== Stored data ==
┄┄┄┄┄┄┄┄┄┄┄┄┄┄┄┄┄┄┄┄
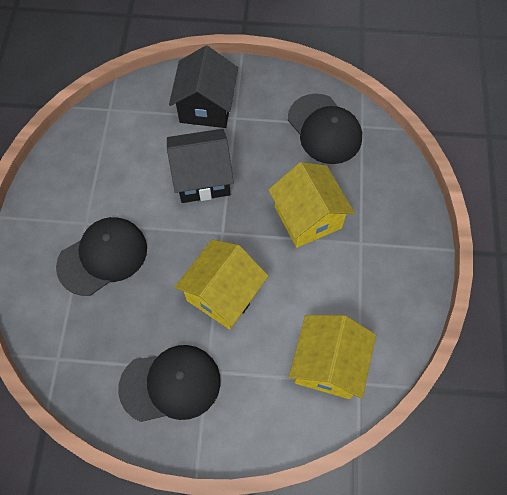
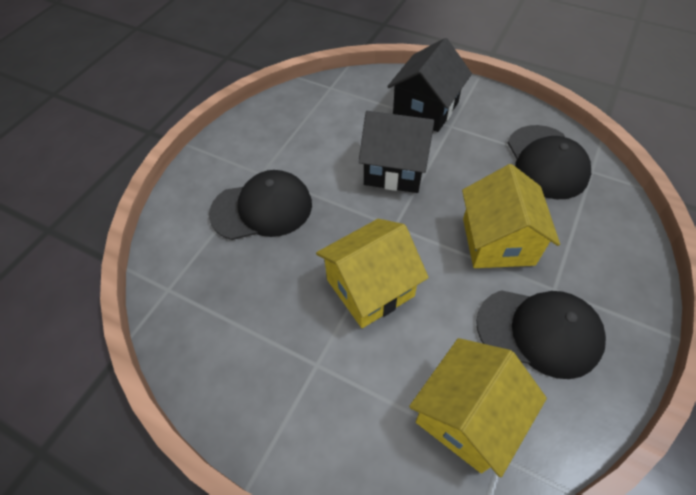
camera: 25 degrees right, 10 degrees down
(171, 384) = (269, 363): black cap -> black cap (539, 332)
┄┄┄┄┄┄┄┄┄┄┄┄┄┄┄┄┄┄┄┄
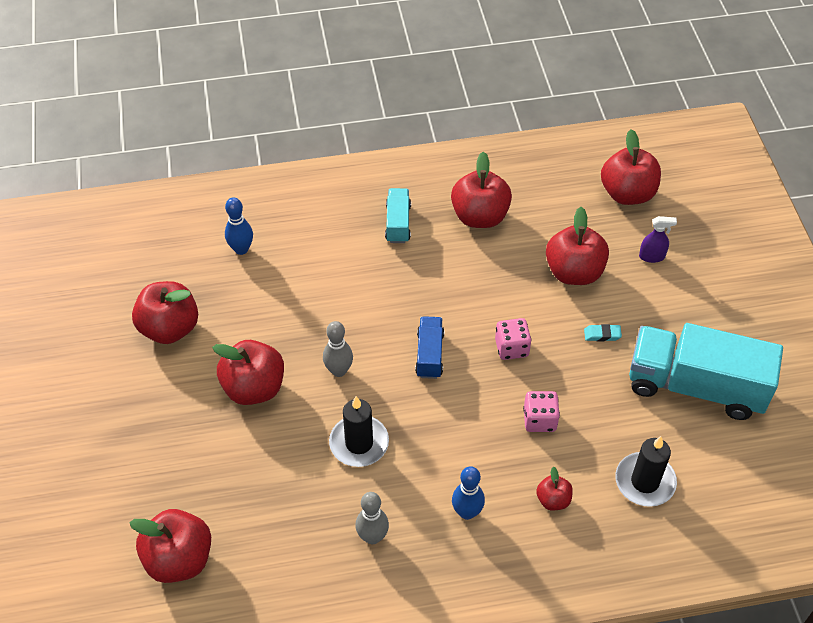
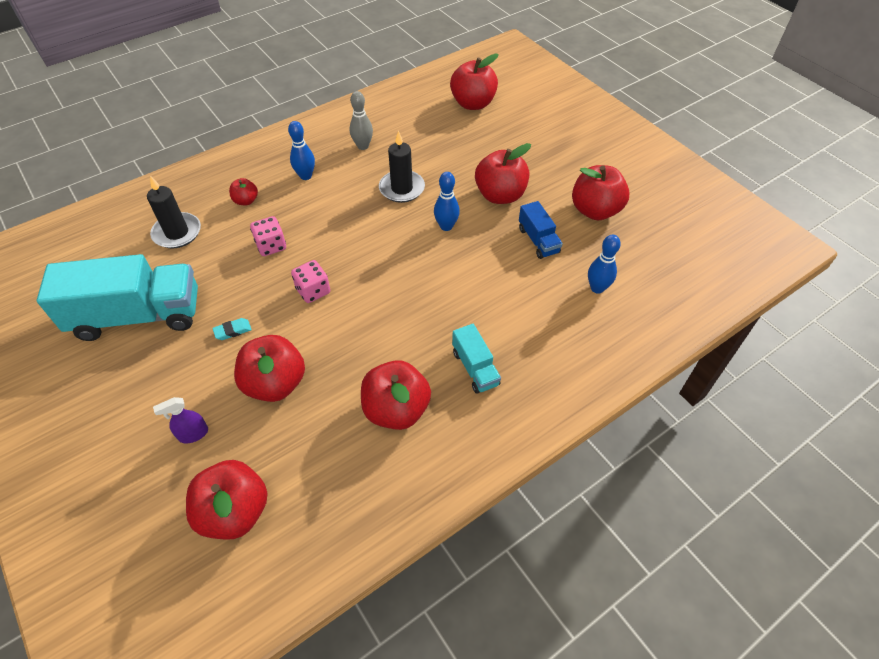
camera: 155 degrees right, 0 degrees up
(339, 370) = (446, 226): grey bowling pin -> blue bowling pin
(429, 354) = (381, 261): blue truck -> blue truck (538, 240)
┄┄┄┄┄┄┄┄┄┄┄┄┄┄┄┄┄┄┄┄
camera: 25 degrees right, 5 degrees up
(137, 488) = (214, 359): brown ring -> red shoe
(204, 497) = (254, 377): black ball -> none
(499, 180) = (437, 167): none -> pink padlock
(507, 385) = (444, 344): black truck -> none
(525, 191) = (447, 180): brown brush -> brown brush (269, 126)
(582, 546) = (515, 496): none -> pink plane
┄┄┄┄┄┄┄┄┄┄┄┄┄┄┄┄┄┄┄┄
== Your objective ==
Go through the data and gather every line that holds "blue".

== Solution for this problem ==
(339, 370) = (446, 226): grey bowling pin -> blue bowling pin
(429, 354) = (381, 261): blue truck -> blue truck (538, 240)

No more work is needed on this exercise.